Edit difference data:
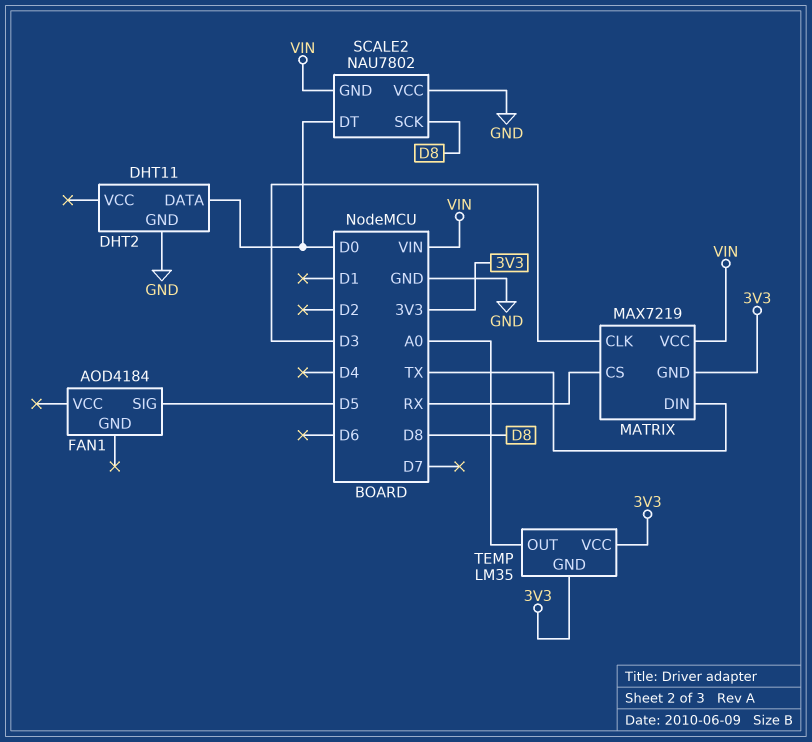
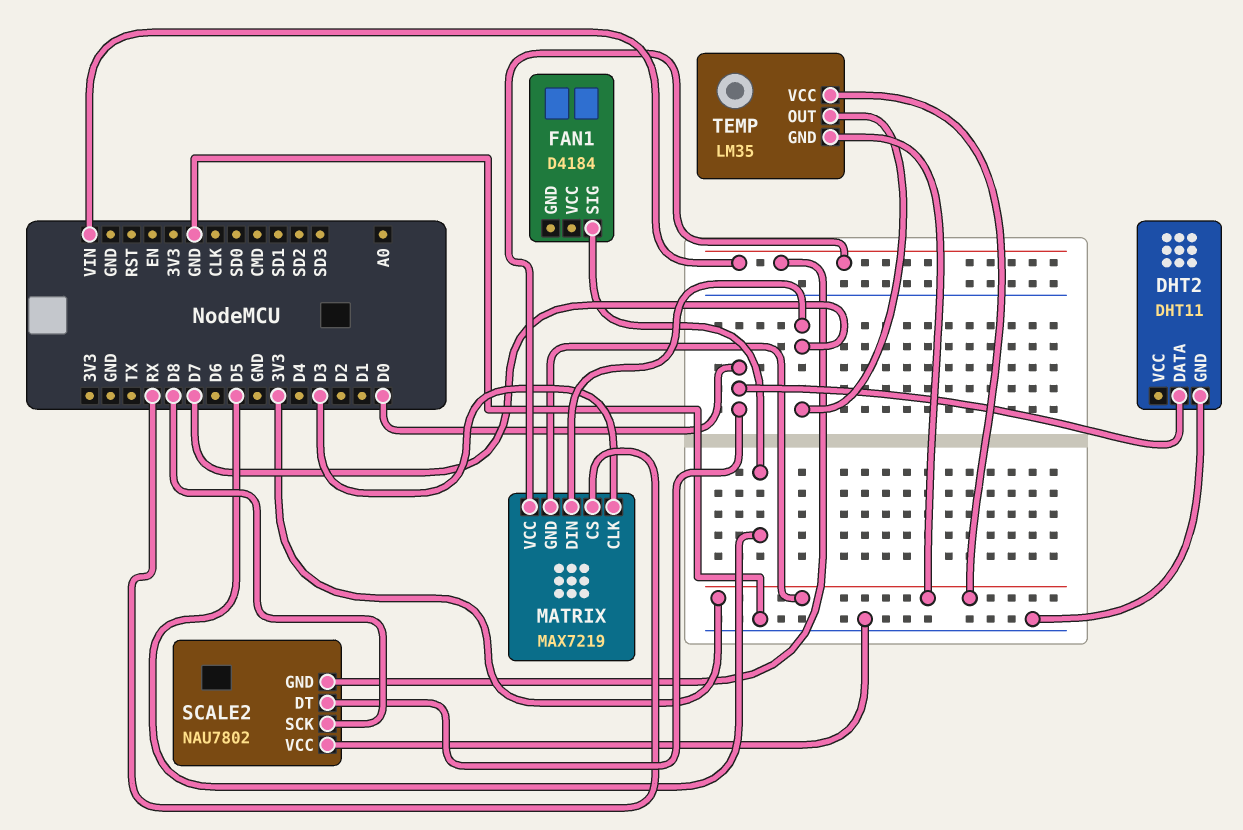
FAN1: AOD4184 -> D4184
MATRIX pin DIN: TX -> D7
TEMP pin OUT: A0 -> D7

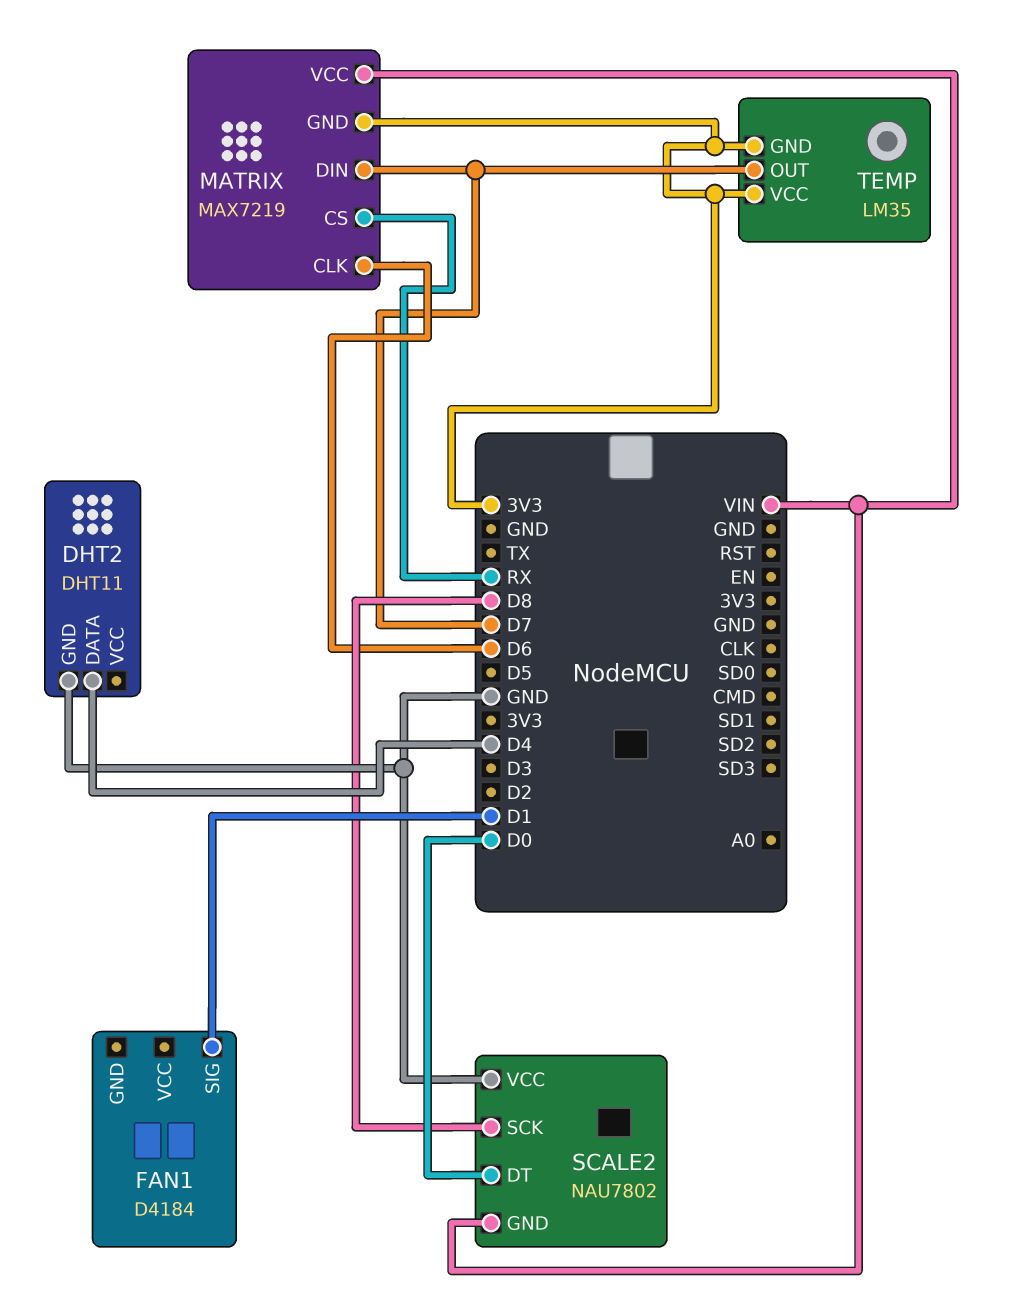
DHT2 pin DATA: D0 -> D4
FAN1 pin SIG: D5 -> D1
MATRIX pin CLK: D3 -> D6

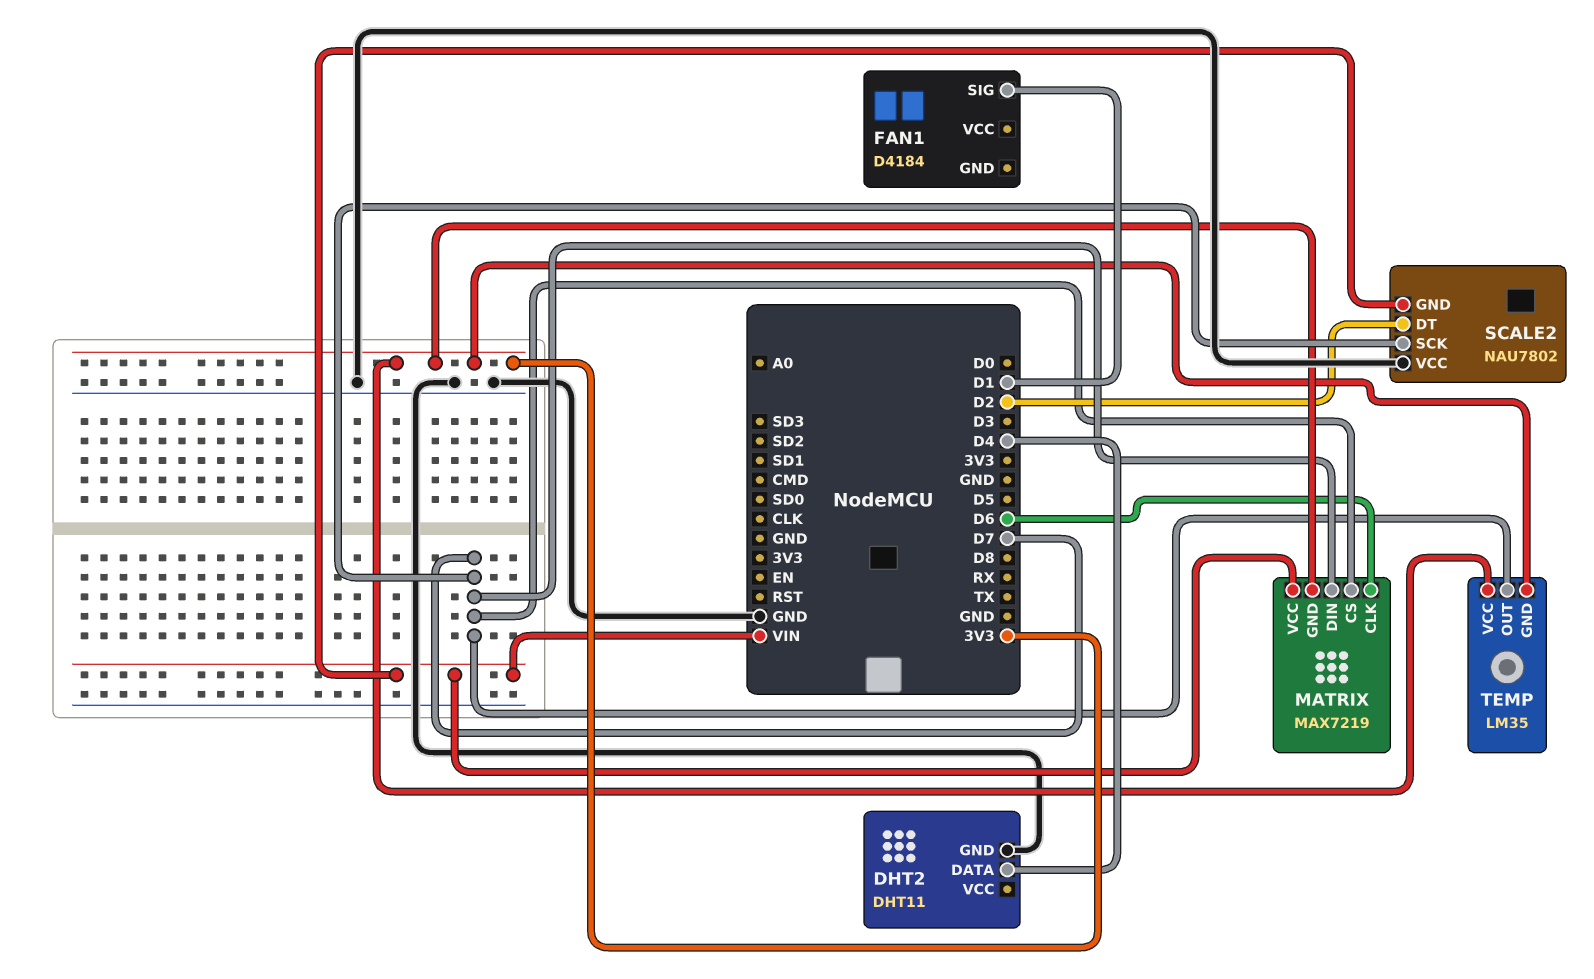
MATRIX pin CS: RX -> D7
SCALE2 pin DT: D0 -> D2
SCALE2 pin SCK: D8 -> D7

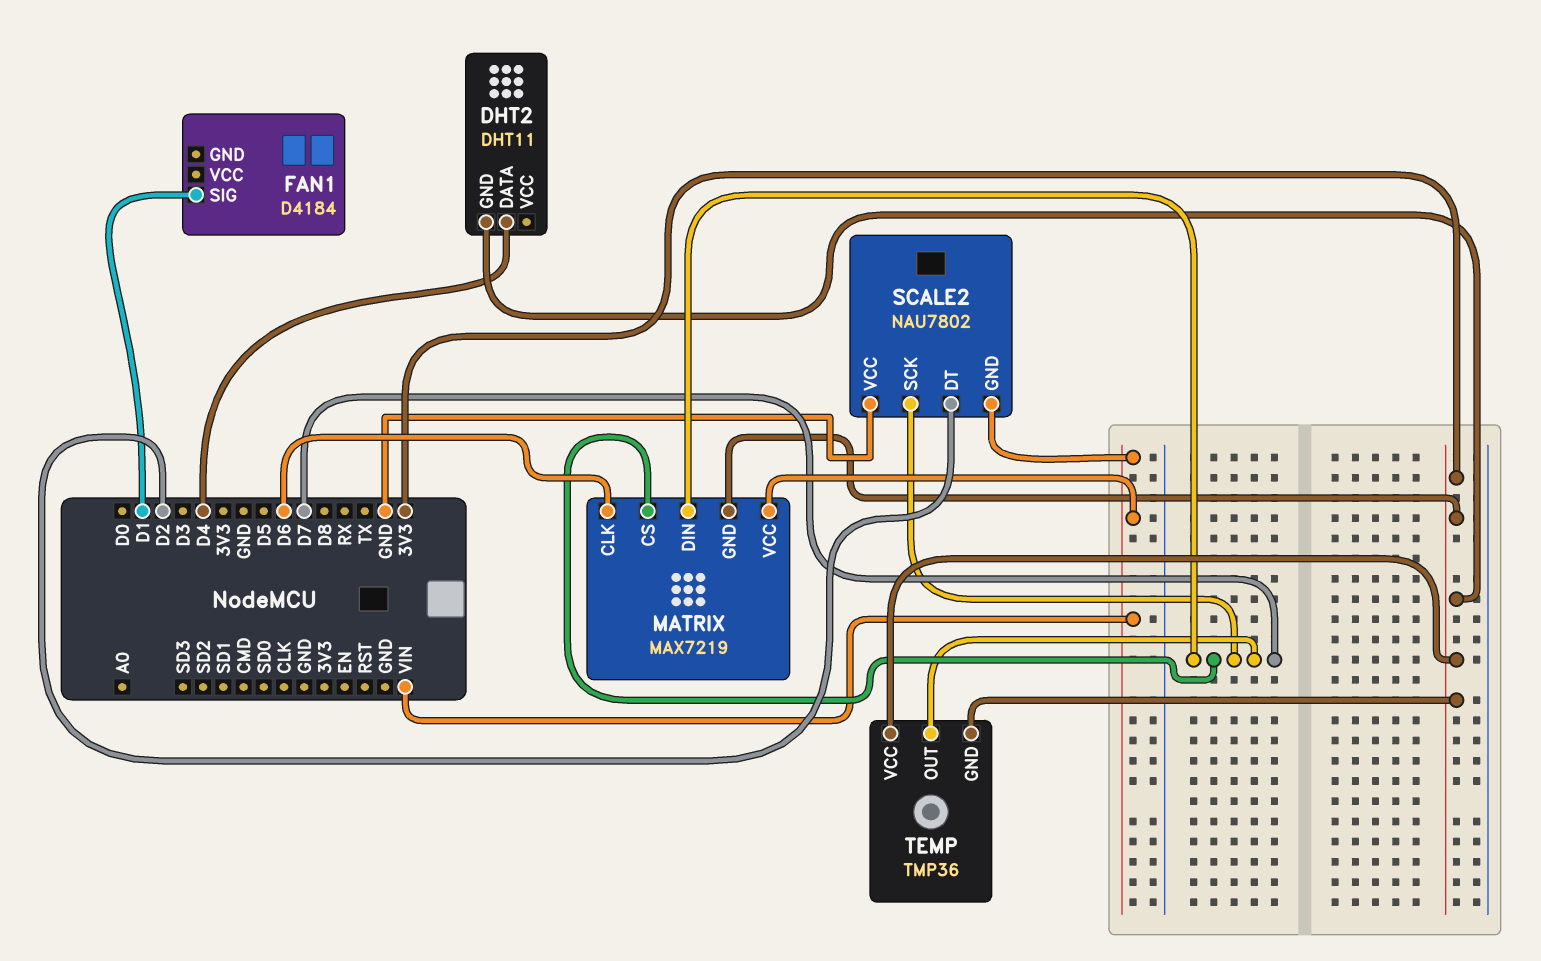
DHT2 pin GND: GND -> 3V3
TEMP: LM35 -> TMP36

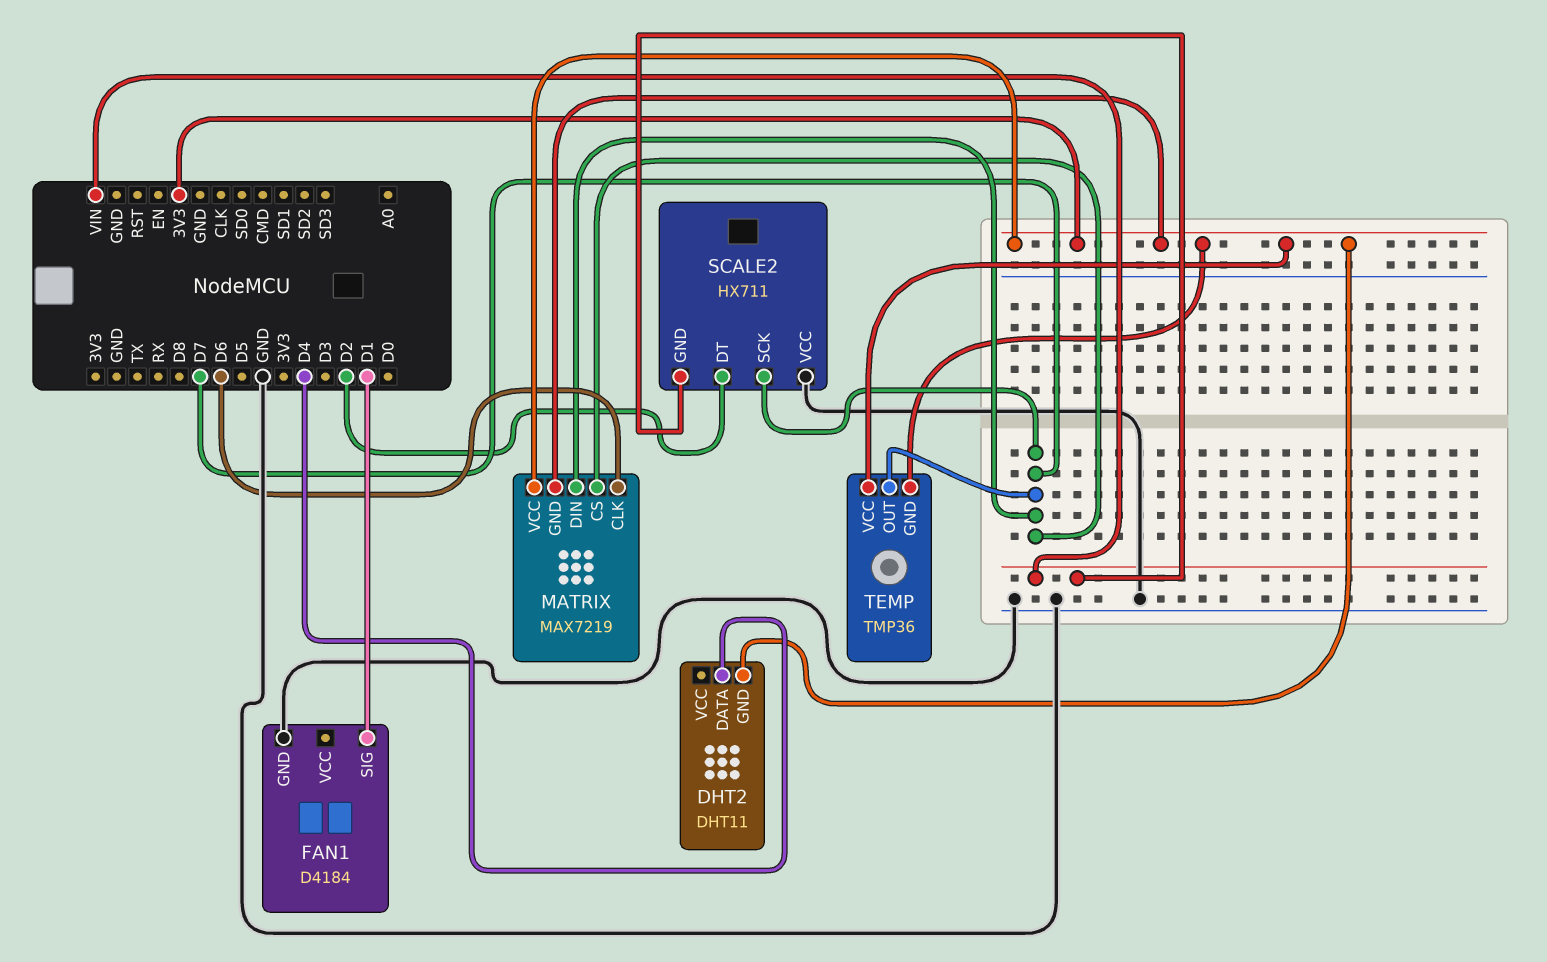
FAN1 pin GND: none -> GND
MATRIX pin VCC: VIN -> 3V3
SCALE2: NAU7802 -> HX711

Brief: Reproduce every record above exactly as given, excluding pictures from the result.

Exercise solution:
FAN1: AOD4184 -> D4184
MATRIX pin DIN: TX -> D7
TEMP pin OUT: A0 -> D7

DHT2 pin DATA: D0 -> D4
FAN1 pin SIG: D5 -> D1
MATRIX pin CLK: D3 -> D6

MATRIX pin CS: RX -> D7
SCALE2 pin DT: D0 -> D2
SCALE2 pin SCK: D8 -> D7

DHT2 pin GND: GND -> 3V3
TEMP: LM35 -> TMP36

FAN1 pin GND: none -> GND
MATRIX pin VCC: VIN -> 3V3
SCALE2: NAU7802 -> HX711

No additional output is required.